■ Extracted entries ■
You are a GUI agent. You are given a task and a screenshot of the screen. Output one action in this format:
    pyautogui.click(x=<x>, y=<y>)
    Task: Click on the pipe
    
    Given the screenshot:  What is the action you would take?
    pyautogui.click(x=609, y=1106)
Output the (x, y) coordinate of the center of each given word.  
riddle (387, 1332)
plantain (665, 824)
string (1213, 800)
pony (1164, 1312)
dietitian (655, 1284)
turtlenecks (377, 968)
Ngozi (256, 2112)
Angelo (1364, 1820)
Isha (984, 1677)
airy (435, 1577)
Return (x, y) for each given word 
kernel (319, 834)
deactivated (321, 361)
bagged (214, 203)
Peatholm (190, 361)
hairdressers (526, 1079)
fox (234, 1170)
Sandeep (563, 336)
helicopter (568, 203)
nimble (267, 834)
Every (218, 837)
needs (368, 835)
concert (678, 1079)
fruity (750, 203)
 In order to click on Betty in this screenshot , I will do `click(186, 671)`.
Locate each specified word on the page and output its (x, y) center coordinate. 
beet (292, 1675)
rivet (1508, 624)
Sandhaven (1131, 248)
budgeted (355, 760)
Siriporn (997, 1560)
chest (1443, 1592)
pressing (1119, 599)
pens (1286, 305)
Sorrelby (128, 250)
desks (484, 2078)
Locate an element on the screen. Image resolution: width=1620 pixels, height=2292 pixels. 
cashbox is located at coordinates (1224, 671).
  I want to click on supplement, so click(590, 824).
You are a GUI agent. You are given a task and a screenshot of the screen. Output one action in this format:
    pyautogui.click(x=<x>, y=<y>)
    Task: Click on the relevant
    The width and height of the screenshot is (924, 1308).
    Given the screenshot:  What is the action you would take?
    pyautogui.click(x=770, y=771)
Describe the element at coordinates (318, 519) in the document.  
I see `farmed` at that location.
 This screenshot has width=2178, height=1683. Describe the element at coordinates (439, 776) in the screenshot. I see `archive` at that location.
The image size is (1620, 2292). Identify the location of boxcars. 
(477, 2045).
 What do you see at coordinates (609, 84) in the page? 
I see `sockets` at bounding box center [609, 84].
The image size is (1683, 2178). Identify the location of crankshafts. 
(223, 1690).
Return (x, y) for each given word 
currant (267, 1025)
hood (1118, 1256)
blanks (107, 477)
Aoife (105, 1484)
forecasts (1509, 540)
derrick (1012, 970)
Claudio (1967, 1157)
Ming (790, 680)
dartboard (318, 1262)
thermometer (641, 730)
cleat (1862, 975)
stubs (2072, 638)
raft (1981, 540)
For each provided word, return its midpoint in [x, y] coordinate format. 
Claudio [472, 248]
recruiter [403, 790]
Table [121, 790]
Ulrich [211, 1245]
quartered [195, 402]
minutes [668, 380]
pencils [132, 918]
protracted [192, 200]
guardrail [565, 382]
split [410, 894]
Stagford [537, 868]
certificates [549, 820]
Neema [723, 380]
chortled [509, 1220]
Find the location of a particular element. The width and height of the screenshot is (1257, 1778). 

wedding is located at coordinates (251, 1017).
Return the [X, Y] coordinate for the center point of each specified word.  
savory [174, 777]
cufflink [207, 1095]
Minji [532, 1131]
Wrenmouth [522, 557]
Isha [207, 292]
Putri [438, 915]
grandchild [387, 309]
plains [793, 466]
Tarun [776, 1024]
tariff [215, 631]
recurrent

■ Short task ■
Render every line of the rows above as a Markdown table with two columns, Row and Line, numbering the lines in order and leaving out blank lines.

■ Written solution ■
| Row | Line |
|---|---|
| 1 | You are a GUI agent. You are given a task and a screenshot of the screen. Output one action in this format: |
| 2 |     pyautogui.click(x=<x>, y=<y>) |
| 3 |     Task: Click on the pipe |
| 4 |     Given the screenshot:  What is the action you would take? |
| 5 |     pyautogui.click(x=609, y=1106) |
| 6 | Output the (x, y) coordinate of the center of each given word.   |
| 7 | riddle (387, 1332) |
| 8 | plantain (665, 824) |
| 9 | string (1213, 800) |
| 10 | pony (1164, 1312) |
| 11 | dietitian (655, 1284) |
| 12 | turtlenecks (377, 968) |
| 13 | Ngozi (256, 2112) |
| 14 | Angelo (1364, 1820) |
| 15 | Isha (984, 1677) |
| 16 | airy (435, 1577) |
| 17 | Return (x, y) for each given word  |
| 18 | kernel (319, 834) |
| 19 | deactivated (321, 361) |
| 20 | bagged (214, 203) |
| 21 | Peatholm (190, 361) |
| 22 | hairdressers (526, 1079) |
| 23 | fox (234, 1170) |
| 24 | Sandeep (563, 336) |
| 25 | helicopter (568, 203) |
| 26 | nimble (267, 834) |
| 27 | Every (218, 837) |
| 28 | needs (368, 835) |
| 29 | concert (678, 1079) |
| 30 | fruity (750, 203) |
| 31 |  In order to click on Betty in this screenshot , I will do `click(186, 671)`. |
| 32 | Locate each specified word on the page and output its (x, y) center coordinate.  |
| 33 | beet (292, 1675) |
| 34 | rivet (1508, 624) |
| 35 | Sandhaven (1131, 248) |
| 36 | budgeted (355, 760) |
| 37 | Siriporn (997, 1560) |
| 38 | chest (1443, 1592) |
| 39 | pressing (1119, 599) |
| 40 | pens (1286, 305) |
| 41 | Sorrelby (128, 250) |
| 42 | desks (484, 2078) |
| 43 | Locate an element on the screen. Image resolution: width=1620 pixels, height=2292 pixels.  |
| 44 | cashbox is located at coordinates (1224, 671). |
| 45 |   I want to click on supplement, so click(590, 824). |
| 46 | You are a GUI agent. You are given a task and a screenshot of the screen. Output one action in this format: |
| 47 |     pyautogui.click(x=<x>, y=<y>) |
| 48 |     Task: Click on the relevant |
| 49 |     The width and height of the screenshot is (924, 1308). |
| 50 |     Given the screenshot:  What is the action you would take? |
| 51 |     pyautogui.click(x=770, y=771) |
| 52 | Describe the element at coordinates (318, 519) in the document.   |
| 53 | I see `farmed` at that location. |
| 54 |  This screenshot has width=2178, height=1683. Describe the element at coordinates (439, 776) in the screenshot. I see `archive` at that location. |
| 55 | The image size is (1620, 2292). Identify the location of boxcars.  |
| 56 | (477, 2045). |
| 57 |  What do you see at coordinates (609, 84) in the page?  |
| 58 | I see `sockets` at bounding box center [609, 84]. |
| 59 | The image size is (1683, 2178). Identify the location of crankshafts.  |
| 60 | (223, 1690). |
| 61 | Return (x, y) for each given word  |
| 62 | currant (267, 1025) |
| 63 | hood (1118, 1256) |
| 64 | blanks (107, 477) |
| 65 | Aoife (105, 1484) |
| 66 | forecasts (1509, 540) |
| 67 | derrick (1012, 970) |
| 68 | Claudio (1967, 1157) |
| 69 | Ming (790, 680) |
| 70 | dartboard (318, 1262) |
| 71 | thermometer (641, 730) |
| 72 | cleat (1862, 975) |
| 73 | stubs (2072, 638) |
| 74 | raft (1981, 540) |
| 75 | For each provided word, return its midpoint in [x, y] coordinate format.  |
| 76 | Claudio [472, 248] |
| 77 | recruiter [403, 790] |
| 78 | Table [121, 790] |
| 79 | Ulrich [211, 1245] |
| 80 | quartered [195, 402] |
| 81 | minutes [668, 380] |
| 82 | pencils [132, 918] |
| 83 | protracted [192, 200] |
| 84 | guardrail [565, 382] |
| 85 | split [410, 894] |
| 86 | Stagford [537, 868] |
| 87 | certificates [549, 820] |
| 88 | Neema [723, 380] |
| 89 | chortled [509, 1220] |
| 90 | Find the location of a particular element. The width and height of the screenshot is (1257, 1778).  |
| 91 | wedding is located at coordinates (251, 1017). |
| 92 | Return the [X, Y] coordinate for the center point of each specified word.   |
| 93 | savory [174, 777] |
| 94 | cufflink [207, 1095] |
| 95 | Minji [532, 1131] |
| 96 | Wrenmouth [522, 557] |
| 97 | Isha [207, 292] |
| 98 | Putri [438, 915] |
| 99 | grandchild [387, 309] |
| 100 | plains [793, 466] |
| 101 | Tarun [776, 1024] |
| 102 | tariff [215, 631] |
| 103 | recurrent |